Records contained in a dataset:
════

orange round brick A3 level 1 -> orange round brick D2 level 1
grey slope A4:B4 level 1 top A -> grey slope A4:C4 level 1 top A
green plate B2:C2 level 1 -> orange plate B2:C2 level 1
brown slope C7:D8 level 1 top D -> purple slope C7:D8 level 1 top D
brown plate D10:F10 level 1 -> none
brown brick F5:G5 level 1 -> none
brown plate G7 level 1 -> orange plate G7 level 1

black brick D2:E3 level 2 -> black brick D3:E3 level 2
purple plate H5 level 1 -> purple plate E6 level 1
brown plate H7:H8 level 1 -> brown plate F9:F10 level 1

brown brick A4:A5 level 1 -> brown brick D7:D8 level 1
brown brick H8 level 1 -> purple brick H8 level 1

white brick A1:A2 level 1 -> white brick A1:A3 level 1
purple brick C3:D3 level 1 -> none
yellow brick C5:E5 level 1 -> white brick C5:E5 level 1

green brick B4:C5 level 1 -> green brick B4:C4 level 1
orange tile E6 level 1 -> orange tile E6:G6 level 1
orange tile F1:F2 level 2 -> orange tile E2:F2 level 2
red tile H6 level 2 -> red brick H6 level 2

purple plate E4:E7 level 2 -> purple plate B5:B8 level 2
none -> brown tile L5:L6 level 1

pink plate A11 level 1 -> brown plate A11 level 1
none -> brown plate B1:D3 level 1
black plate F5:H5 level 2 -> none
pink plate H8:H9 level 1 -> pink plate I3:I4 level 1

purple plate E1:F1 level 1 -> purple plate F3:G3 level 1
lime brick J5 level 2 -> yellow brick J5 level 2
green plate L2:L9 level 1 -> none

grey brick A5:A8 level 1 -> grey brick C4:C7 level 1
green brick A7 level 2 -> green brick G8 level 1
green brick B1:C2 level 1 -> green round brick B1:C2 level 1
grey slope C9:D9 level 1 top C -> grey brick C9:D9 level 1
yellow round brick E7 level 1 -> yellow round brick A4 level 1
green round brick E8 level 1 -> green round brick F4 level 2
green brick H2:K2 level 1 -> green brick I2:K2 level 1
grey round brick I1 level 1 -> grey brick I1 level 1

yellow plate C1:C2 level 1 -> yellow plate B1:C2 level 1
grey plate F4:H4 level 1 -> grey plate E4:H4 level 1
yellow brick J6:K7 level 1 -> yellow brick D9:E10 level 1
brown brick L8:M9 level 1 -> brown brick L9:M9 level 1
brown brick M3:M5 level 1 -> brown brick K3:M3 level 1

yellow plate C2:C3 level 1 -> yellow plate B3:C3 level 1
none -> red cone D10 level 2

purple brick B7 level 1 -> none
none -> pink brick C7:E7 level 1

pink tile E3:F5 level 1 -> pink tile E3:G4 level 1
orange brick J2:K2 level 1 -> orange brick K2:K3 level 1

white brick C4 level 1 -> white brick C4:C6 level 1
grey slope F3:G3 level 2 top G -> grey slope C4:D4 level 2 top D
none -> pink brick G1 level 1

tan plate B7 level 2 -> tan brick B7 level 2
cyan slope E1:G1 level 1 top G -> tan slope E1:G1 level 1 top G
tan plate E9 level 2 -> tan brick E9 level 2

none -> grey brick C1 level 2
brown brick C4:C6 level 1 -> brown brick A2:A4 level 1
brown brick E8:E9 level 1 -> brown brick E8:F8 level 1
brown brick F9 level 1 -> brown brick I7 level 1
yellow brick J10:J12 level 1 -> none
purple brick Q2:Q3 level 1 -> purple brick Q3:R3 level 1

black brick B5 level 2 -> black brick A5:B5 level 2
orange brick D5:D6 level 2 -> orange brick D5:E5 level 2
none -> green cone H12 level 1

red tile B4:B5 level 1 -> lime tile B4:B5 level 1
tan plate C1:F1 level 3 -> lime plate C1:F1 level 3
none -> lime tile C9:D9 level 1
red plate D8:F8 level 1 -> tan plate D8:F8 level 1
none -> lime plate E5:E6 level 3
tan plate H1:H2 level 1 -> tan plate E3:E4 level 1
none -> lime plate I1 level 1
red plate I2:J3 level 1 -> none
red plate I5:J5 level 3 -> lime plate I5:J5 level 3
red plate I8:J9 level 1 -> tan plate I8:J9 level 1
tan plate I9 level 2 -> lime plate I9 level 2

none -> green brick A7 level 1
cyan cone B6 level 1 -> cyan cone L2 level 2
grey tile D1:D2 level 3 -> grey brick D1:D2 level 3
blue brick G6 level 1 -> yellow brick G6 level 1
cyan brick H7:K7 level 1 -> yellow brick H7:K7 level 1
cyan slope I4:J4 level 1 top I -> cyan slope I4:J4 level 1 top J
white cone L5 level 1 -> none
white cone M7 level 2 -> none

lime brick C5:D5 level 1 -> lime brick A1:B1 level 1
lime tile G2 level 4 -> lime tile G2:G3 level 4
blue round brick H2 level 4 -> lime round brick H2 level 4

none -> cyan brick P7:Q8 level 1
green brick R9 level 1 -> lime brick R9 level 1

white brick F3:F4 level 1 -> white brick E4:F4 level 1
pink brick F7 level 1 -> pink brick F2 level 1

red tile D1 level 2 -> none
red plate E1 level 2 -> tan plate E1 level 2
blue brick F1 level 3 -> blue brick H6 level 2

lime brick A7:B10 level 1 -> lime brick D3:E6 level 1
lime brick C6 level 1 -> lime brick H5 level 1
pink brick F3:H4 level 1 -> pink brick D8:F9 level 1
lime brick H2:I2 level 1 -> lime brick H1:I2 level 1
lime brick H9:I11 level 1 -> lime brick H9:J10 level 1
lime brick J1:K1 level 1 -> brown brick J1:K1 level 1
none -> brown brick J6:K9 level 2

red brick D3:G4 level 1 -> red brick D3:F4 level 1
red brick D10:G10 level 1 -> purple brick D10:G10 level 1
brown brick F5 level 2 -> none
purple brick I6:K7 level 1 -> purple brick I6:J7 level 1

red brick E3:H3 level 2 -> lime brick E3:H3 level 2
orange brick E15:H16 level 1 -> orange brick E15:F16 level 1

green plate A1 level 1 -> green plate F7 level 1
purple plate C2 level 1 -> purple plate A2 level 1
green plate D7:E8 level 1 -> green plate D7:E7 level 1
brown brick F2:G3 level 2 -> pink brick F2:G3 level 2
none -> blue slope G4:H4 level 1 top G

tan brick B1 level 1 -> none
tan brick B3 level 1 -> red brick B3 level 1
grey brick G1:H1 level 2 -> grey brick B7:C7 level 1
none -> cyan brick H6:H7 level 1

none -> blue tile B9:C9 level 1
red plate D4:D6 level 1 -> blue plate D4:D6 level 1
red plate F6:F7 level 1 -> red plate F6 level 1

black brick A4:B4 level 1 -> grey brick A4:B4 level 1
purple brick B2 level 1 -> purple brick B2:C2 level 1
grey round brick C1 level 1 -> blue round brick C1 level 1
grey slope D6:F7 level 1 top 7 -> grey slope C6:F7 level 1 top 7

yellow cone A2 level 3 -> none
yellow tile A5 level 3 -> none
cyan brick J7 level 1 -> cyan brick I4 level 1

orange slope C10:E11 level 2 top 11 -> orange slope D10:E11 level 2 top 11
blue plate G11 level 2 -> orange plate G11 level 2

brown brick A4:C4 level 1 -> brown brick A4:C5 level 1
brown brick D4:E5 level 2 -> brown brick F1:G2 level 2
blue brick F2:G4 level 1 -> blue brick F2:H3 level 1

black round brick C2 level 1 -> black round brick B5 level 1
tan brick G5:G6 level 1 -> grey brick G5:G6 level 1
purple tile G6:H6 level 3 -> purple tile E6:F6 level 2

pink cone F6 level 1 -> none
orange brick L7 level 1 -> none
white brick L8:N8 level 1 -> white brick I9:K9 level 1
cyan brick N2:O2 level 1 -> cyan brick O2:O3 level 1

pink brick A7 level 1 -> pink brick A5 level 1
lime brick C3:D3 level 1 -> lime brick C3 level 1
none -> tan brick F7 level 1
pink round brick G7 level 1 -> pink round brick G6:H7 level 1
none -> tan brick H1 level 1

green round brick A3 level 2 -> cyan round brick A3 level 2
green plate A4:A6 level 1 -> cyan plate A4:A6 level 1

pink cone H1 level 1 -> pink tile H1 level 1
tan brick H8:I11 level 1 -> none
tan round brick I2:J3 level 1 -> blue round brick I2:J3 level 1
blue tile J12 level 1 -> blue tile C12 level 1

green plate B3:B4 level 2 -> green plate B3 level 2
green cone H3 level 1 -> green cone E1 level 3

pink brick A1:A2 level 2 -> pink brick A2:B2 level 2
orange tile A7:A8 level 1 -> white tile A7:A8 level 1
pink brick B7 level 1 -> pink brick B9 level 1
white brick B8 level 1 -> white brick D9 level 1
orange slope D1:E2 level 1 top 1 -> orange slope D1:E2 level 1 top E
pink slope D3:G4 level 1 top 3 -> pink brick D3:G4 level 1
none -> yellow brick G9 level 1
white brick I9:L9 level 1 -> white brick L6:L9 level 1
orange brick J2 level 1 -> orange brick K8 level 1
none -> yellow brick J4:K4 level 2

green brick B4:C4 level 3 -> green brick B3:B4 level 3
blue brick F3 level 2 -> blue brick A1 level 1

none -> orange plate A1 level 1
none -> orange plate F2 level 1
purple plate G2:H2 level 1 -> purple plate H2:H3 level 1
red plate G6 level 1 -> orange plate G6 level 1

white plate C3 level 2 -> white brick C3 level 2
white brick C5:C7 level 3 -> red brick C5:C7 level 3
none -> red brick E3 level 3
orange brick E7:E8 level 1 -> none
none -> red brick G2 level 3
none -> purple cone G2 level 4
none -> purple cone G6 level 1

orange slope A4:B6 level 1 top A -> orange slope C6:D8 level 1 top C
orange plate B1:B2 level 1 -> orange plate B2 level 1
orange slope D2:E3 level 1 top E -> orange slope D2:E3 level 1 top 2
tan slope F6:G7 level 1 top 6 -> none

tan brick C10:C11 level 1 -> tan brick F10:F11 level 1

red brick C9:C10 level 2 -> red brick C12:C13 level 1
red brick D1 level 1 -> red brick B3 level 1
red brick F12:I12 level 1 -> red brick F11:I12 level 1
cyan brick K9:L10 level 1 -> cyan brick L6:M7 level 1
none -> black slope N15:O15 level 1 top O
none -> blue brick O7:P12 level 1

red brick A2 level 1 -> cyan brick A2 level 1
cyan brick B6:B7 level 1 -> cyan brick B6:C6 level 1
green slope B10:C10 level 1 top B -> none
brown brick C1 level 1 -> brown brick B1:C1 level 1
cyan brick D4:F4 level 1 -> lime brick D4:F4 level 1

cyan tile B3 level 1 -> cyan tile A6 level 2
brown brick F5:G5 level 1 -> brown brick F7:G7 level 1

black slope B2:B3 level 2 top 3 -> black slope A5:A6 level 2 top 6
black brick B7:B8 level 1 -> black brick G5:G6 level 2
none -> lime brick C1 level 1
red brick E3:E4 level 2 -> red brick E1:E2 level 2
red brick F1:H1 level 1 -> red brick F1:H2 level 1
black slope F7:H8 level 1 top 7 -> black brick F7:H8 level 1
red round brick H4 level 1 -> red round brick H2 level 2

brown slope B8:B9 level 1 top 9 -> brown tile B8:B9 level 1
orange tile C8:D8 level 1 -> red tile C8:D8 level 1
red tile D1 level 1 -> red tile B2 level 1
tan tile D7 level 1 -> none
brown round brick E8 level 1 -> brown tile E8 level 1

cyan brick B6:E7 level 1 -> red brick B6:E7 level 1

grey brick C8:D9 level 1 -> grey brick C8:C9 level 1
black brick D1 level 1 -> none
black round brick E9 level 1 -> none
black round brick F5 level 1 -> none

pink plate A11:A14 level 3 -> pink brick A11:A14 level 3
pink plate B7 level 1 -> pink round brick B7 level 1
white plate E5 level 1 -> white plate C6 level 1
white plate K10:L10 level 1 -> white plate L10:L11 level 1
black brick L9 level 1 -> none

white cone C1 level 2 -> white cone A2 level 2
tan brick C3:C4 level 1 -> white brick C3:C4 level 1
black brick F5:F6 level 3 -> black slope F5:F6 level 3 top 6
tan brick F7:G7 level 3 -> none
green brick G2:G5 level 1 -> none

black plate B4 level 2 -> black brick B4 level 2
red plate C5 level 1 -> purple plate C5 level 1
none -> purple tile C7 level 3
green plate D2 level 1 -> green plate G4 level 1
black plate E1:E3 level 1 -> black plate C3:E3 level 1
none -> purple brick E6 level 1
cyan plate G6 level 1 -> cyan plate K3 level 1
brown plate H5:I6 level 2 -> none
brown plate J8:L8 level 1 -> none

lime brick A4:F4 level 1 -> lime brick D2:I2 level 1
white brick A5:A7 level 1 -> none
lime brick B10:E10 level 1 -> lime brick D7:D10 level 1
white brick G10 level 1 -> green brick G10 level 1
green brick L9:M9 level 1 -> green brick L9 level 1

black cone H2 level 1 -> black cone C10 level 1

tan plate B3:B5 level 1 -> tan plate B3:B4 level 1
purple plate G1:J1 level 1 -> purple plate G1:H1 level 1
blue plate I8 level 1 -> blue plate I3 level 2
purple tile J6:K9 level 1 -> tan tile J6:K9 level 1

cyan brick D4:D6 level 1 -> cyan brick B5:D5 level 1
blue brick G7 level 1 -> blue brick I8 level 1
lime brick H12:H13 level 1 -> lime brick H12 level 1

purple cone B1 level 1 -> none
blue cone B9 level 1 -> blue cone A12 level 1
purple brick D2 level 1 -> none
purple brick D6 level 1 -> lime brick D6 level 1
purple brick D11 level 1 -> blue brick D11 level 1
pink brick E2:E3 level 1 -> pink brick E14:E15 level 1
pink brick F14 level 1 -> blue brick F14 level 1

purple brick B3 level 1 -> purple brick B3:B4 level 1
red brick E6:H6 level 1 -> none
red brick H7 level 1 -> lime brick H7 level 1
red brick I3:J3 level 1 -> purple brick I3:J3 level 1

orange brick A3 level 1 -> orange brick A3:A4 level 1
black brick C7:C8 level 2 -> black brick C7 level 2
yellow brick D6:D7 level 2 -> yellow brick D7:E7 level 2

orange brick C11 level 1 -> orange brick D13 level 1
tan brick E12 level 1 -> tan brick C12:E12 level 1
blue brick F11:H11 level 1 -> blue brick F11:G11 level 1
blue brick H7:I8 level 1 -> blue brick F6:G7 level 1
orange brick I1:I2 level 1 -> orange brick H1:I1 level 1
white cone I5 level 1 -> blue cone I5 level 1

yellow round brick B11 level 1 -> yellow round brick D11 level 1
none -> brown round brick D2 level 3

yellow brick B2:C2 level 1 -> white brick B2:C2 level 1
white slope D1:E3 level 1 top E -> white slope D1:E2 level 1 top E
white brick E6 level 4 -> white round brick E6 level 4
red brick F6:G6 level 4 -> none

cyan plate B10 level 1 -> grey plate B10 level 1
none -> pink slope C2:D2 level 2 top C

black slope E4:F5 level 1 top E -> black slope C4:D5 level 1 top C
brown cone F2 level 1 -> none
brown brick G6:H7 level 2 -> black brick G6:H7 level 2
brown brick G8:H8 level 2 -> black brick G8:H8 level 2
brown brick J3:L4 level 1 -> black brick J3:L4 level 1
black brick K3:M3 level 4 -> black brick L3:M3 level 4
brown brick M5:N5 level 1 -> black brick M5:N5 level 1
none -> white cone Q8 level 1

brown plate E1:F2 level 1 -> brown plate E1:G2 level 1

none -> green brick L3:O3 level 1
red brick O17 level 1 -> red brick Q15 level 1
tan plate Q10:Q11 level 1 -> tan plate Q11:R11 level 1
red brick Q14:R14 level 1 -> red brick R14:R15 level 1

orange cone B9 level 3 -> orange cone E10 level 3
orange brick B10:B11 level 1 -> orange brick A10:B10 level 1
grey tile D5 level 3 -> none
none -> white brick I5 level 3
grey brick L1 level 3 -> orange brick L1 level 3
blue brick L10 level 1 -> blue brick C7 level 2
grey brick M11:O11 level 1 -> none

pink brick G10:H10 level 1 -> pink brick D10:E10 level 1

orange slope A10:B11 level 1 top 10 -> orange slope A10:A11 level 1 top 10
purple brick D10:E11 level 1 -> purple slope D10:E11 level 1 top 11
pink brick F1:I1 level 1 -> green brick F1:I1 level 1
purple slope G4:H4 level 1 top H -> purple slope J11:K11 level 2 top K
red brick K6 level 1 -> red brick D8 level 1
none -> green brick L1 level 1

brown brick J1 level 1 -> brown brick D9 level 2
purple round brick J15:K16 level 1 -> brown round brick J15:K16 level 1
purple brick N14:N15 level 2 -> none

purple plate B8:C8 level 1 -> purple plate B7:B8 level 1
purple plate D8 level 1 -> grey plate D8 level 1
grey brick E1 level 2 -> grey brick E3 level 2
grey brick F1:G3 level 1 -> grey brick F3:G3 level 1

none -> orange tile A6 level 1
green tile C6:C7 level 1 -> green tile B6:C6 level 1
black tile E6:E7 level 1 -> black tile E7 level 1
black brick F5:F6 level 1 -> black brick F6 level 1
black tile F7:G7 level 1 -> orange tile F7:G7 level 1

════

There is a run of lines above from the one with "green brick R9" to the one with "none -> brown brick J6:K9 level 2"; print exactly that run, both ends included, and nothing else.

## Task solution
green brick R9 level 1 -> lime brick R9 level 1

white brick F3:F4 level 1 -> white brick E4:F4 level 1
pink brick F7 level 1 -> pink brick F2 level 1

red tile D1 level 2 -> none
red plate E1 level 2 -> tan plate E1 level 2
blue brick F1 level 3 -> blue brick H6 level 2

lime brick A7:B10 level 1 -> lime brick D3:E6 level 1
lime brick C6 level 1 -> lime brick H5 level 1
pink brick F3:H4 level 1 -> pink brick D8:F9 level 1
lime brick H2:I2 level 1 -> lime brick H1:I2 level 1
lime brick H9:I11 level 1 -> lime brick H9:J10 level 1
lime brick J1:K1 level 1 -> brown brick J1:K1 level 1
none -> brown brick J6:K9 level 2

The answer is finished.